## Task description
For this exercise, reproduce the entries below exactly, but only from the line containing "Someone carried the magdalena" through the line containing "Someone put down the cepillo de dientes [amarillo]", both included.

## Records for the exercise
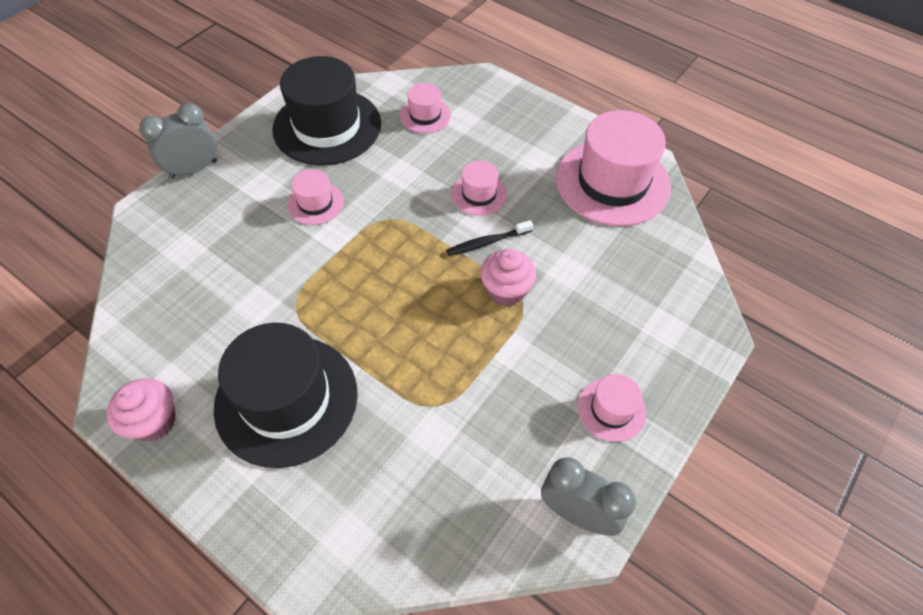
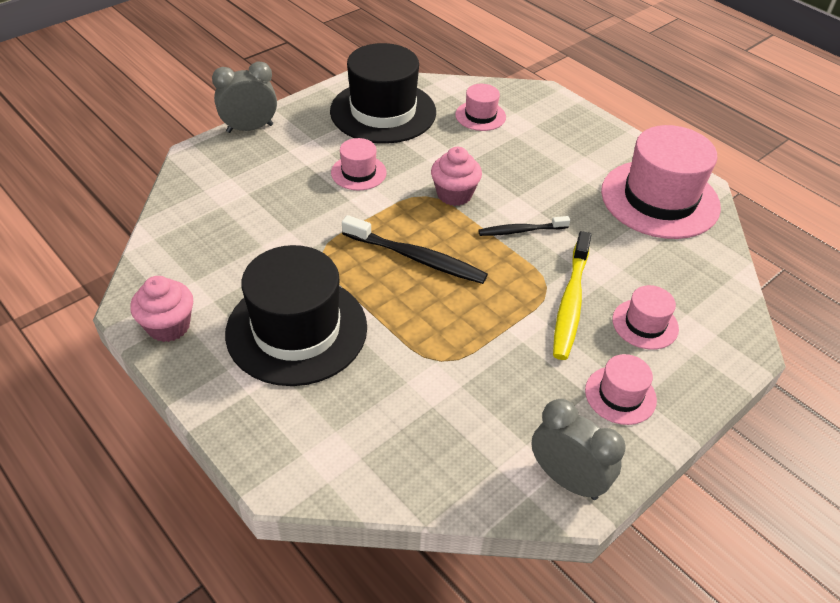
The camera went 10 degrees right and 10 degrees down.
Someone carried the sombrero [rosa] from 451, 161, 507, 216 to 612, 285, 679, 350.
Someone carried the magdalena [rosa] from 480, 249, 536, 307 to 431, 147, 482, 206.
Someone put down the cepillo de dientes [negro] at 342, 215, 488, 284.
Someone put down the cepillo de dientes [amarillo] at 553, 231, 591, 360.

...

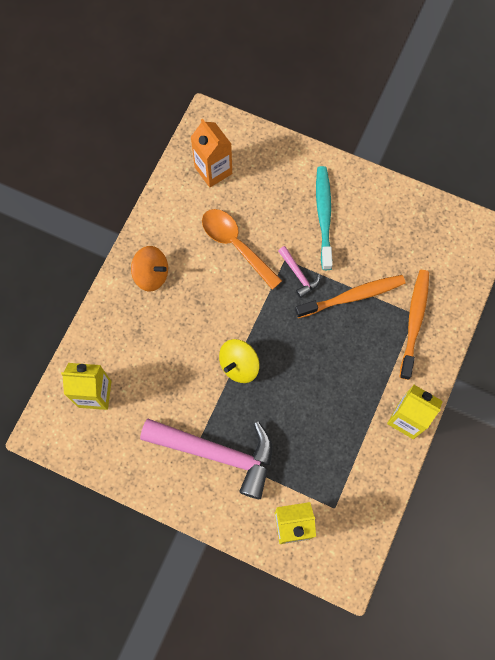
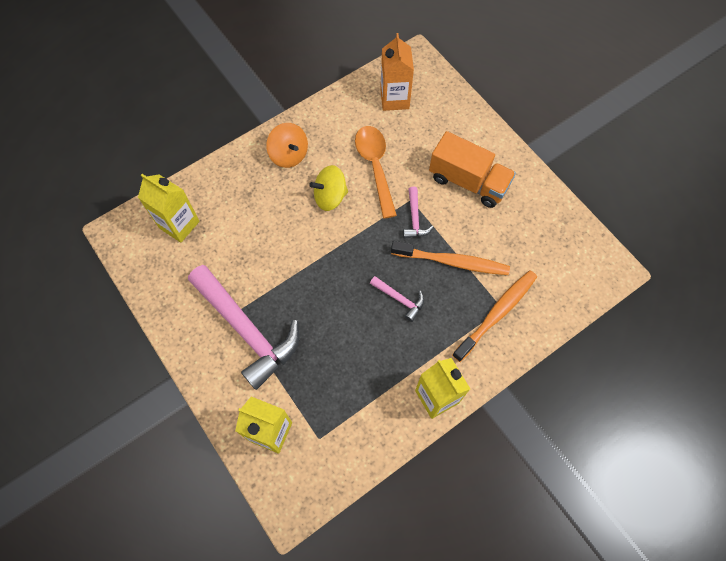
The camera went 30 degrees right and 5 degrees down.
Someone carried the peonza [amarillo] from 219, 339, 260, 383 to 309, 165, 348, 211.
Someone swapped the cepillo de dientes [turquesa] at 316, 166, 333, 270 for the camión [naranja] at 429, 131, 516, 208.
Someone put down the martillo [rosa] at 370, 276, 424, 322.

--

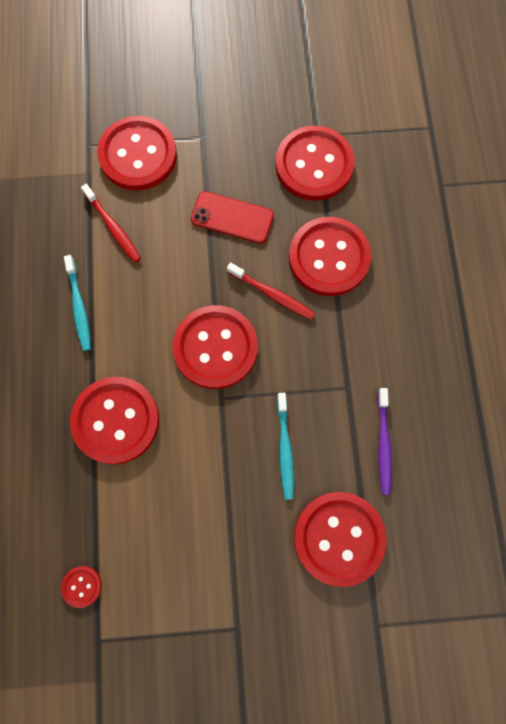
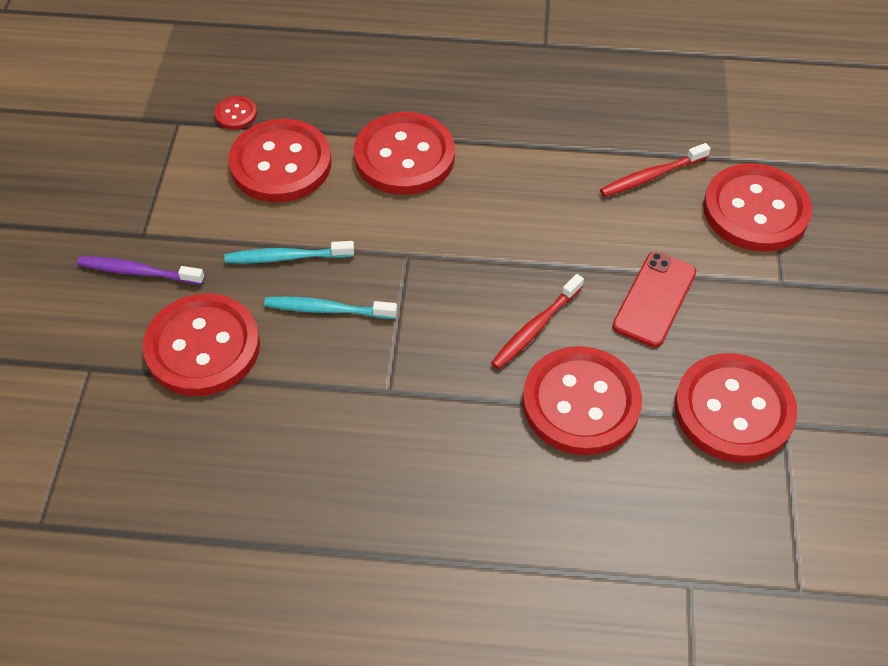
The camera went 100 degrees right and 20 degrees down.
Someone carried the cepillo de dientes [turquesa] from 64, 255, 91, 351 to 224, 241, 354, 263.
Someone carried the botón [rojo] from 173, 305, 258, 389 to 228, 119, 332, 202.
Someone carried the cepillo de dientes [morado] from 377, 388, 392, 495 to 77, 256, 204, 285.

## The completed task
Someone carried the magdalena [rosa] from 480, 249, 536, 307 to 431, 147, 482, 206.
Someone put down the cepillo de dientes [negro] at 342, 215, 488, 284.
Someone put down the cepillo de dientes [amarillo] at 553, 231, 591, 360.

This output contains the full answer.